What the exercise asks - Scan the records for the line containing "pink strawberry [283,160,333,201]". From there through the last line, write out each line exactly.

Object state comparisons
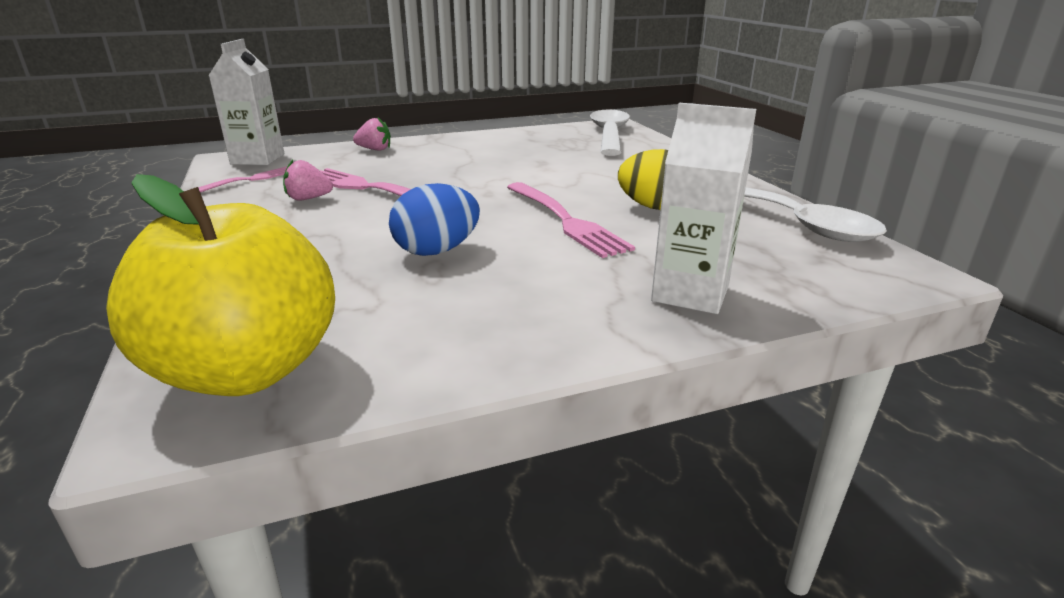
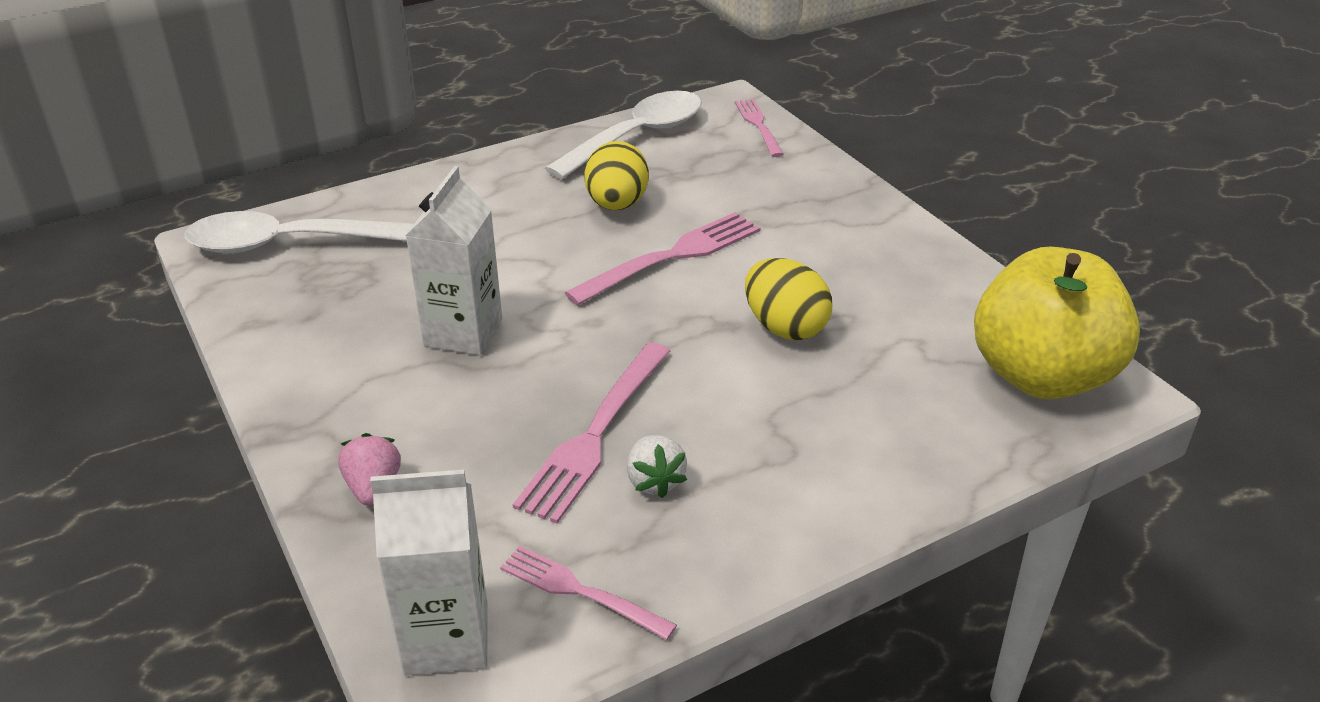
camera: 100 degrees left, 10 degrees up
pink strawberry [283,160,333,201] -> white strawberry [627,435,687,498]
blue egg [389,183,480,256] -> yellow egg [745,258,832,340]
white carton [651,103,756,314] -> white carton moved to [405,166,502,355]
none -> pink fork [735,99,784,157]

Answer box -
pink strawberry [283,160,333,201] -> white strawberry [627,435,687,498]
blue egg [389,183,480,256] -> yellow egg [745,258,832,340]
white carton [651,103,756,314] -> white carton moved to [405,166,502,355]
none -> pink fork [735,99,784,157]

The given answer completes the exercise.